— Prompt —
Lines in the following data that contain the string "VEXT" are to be counted. Report only their number.

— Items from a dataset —

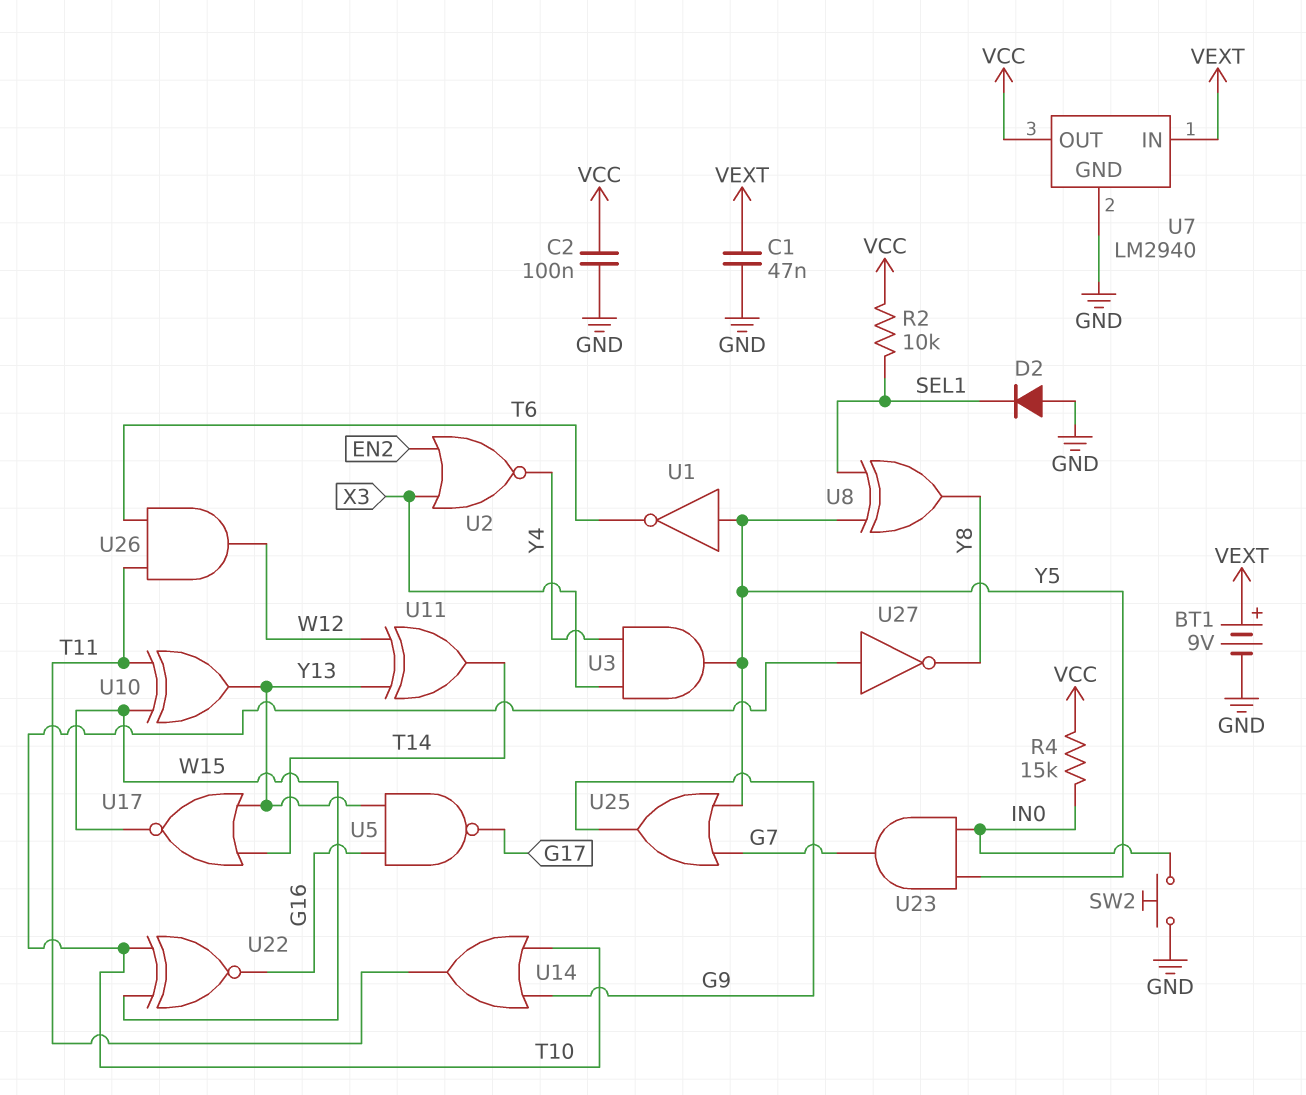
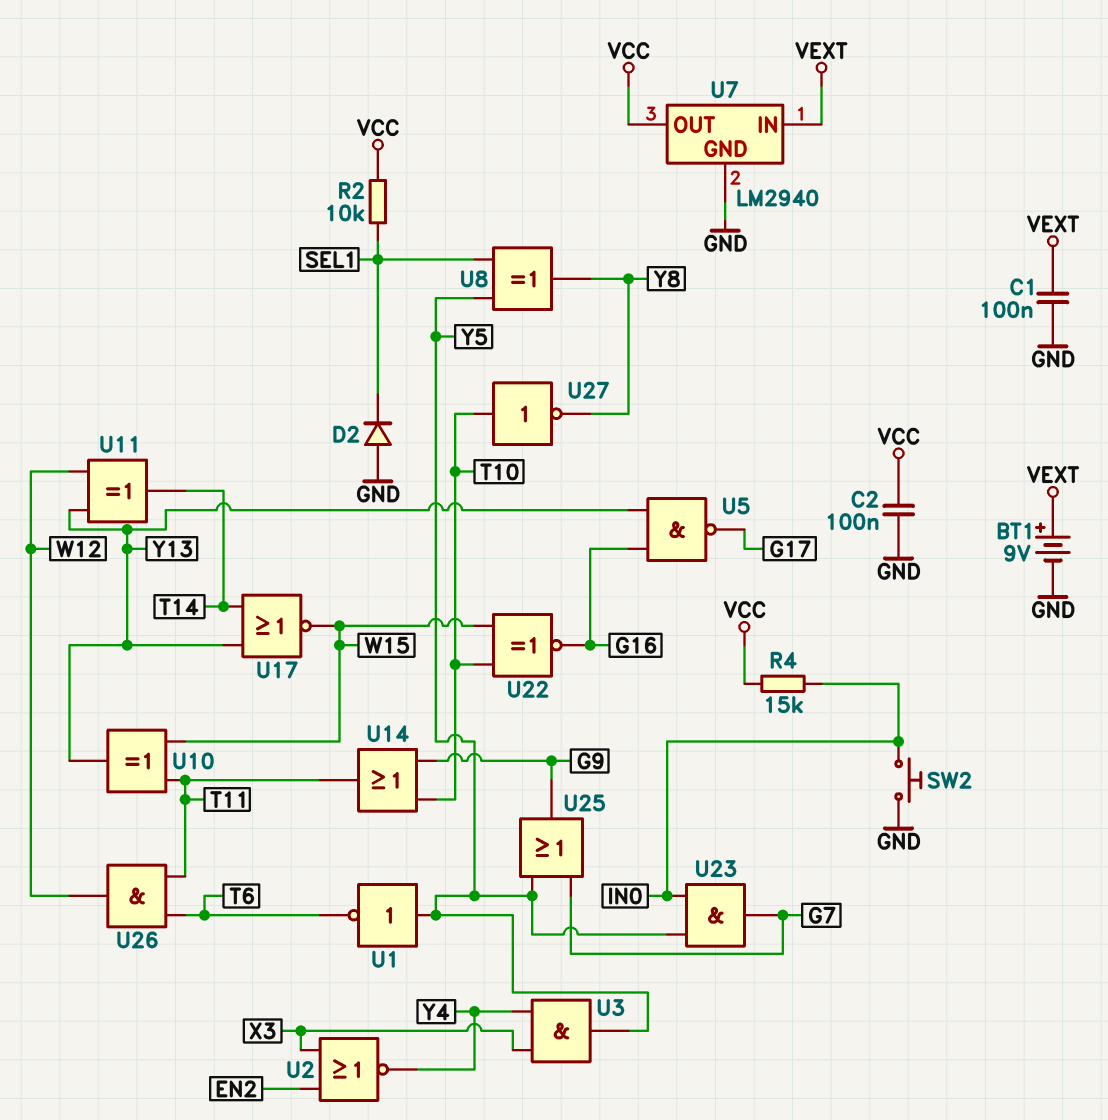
C1: 47nF (GND, VEXT) -> 100nF (GND, VEXT)

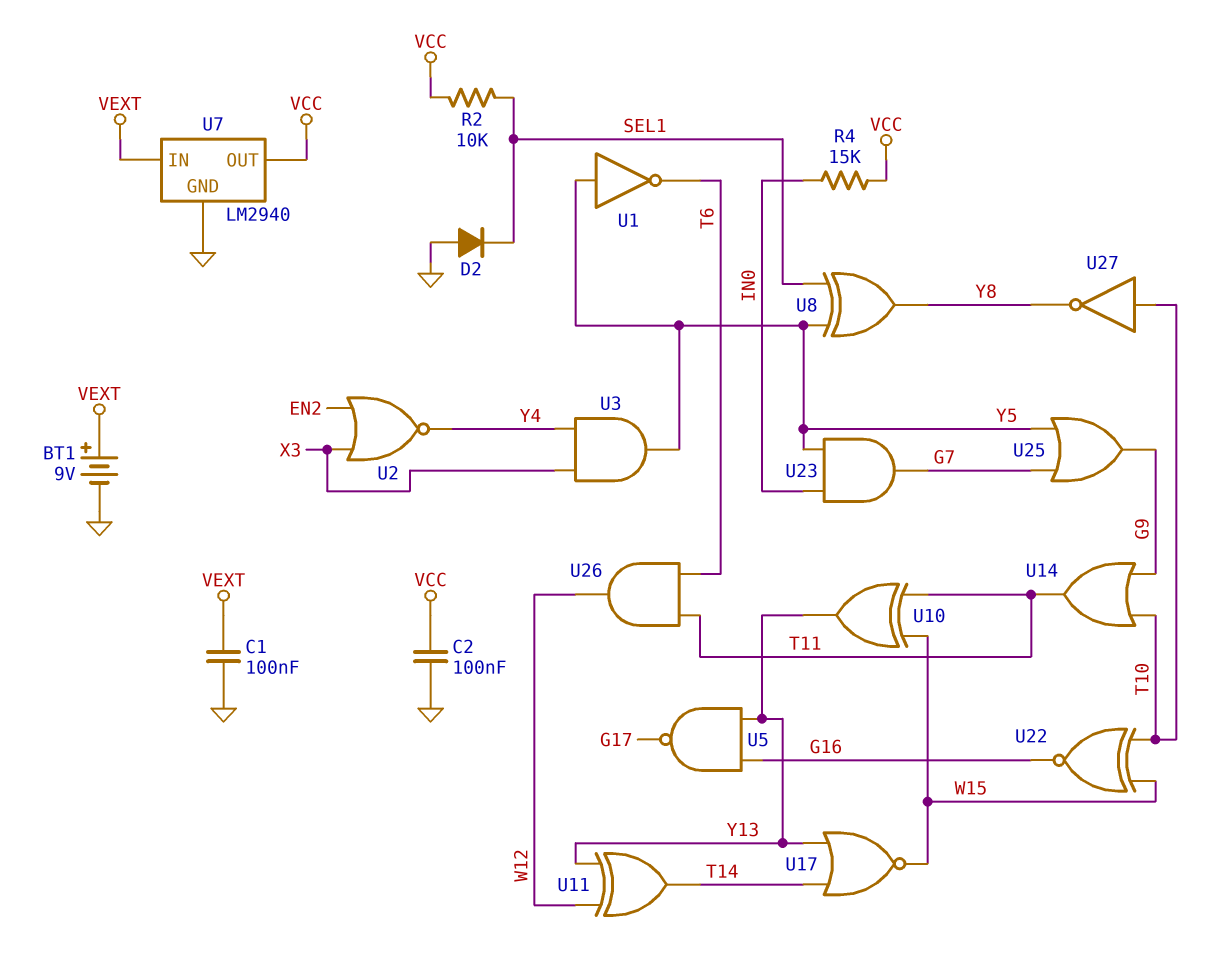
SW2: button (GND, IN0) -> none

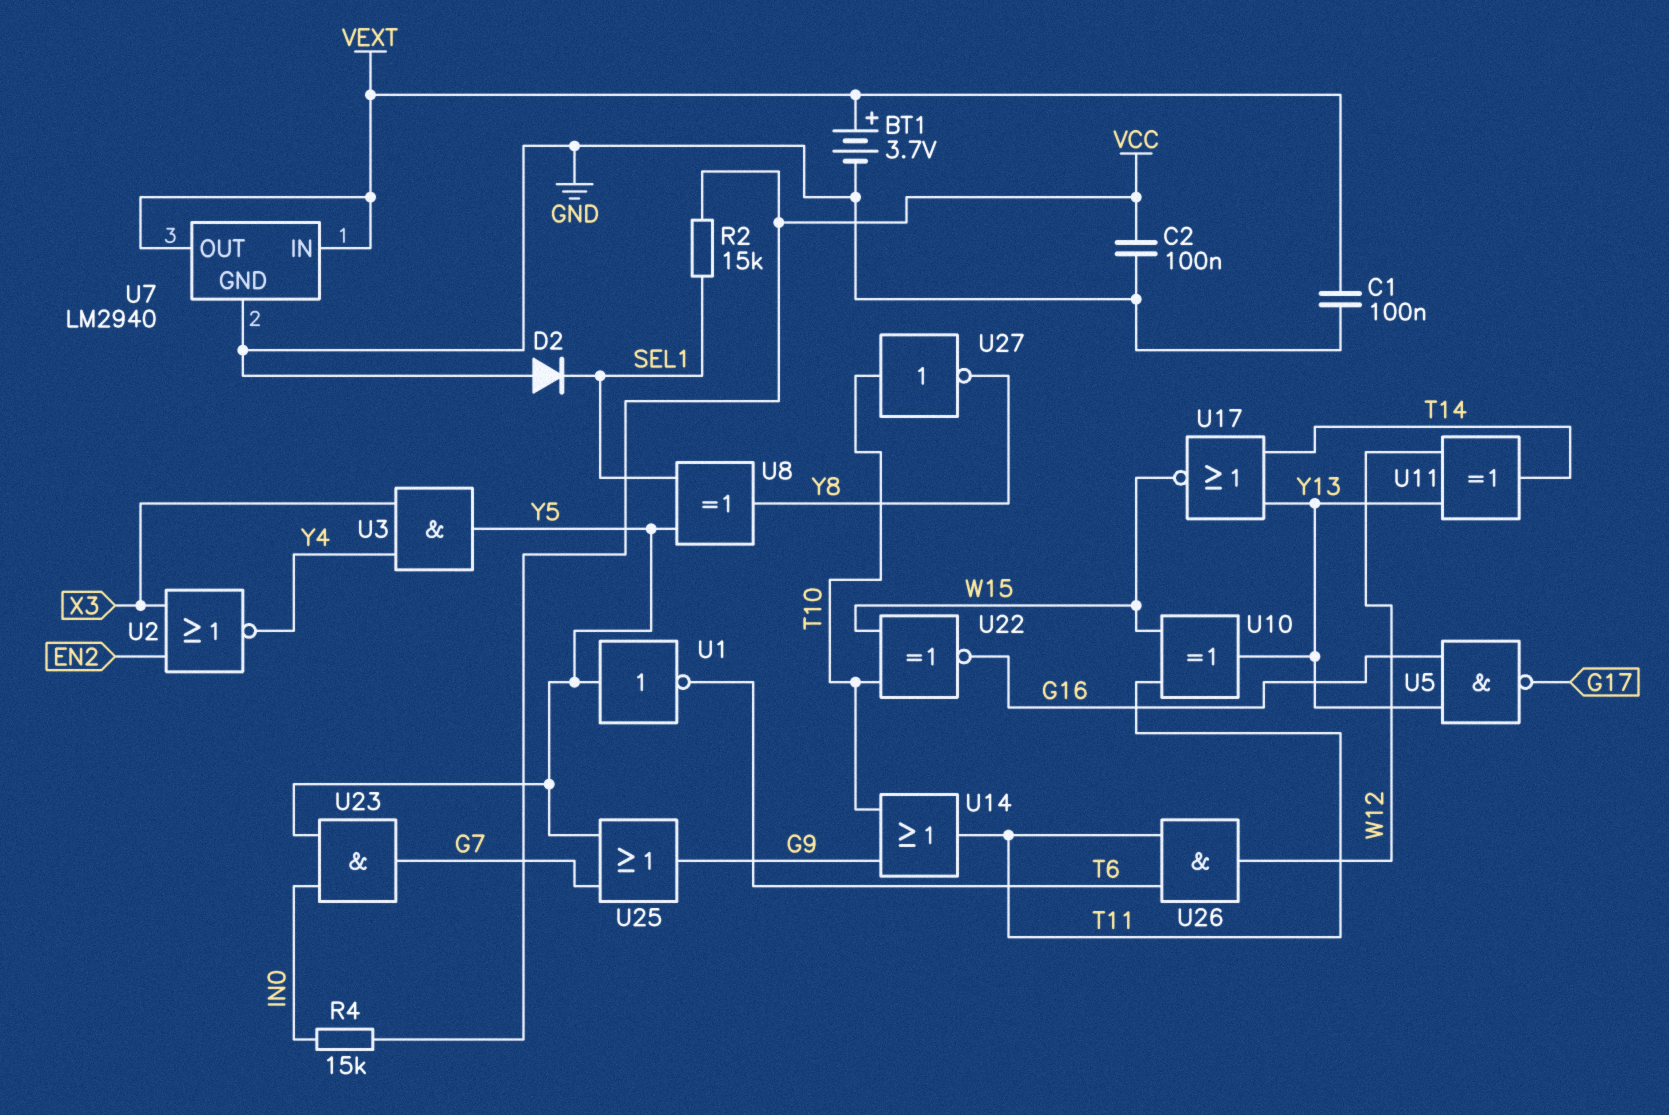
BT1: 9V (plus VEXT, minus GND) -> 3.7V (plus VEXT, minus GND)
R2: 10k (SEL1, VCC) -> 15k (SEL1, VCC)
U7 pin OUT: VCC -> VEXT

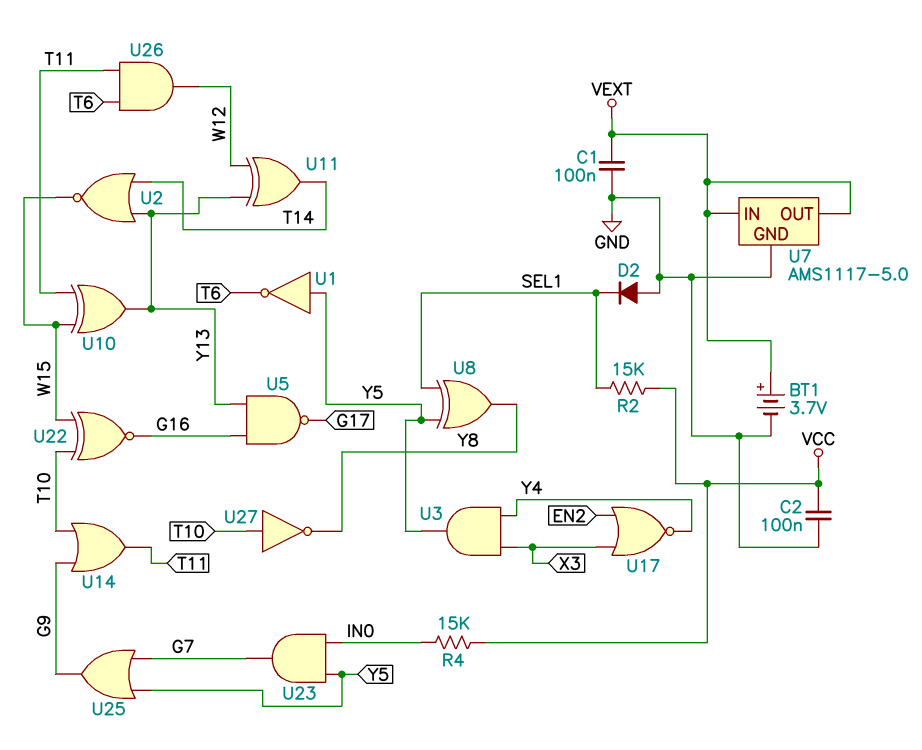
U2: NOR (in EN2, in X3, out Y4) -> NOR (in T14, in Y13, out W15)
U7: LM2940 -> AMS1117-5.0
U17: NOR (in T14, in Y13, out W15) -> NOR (in EN2, in X3, out Y4)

— Your solution —
3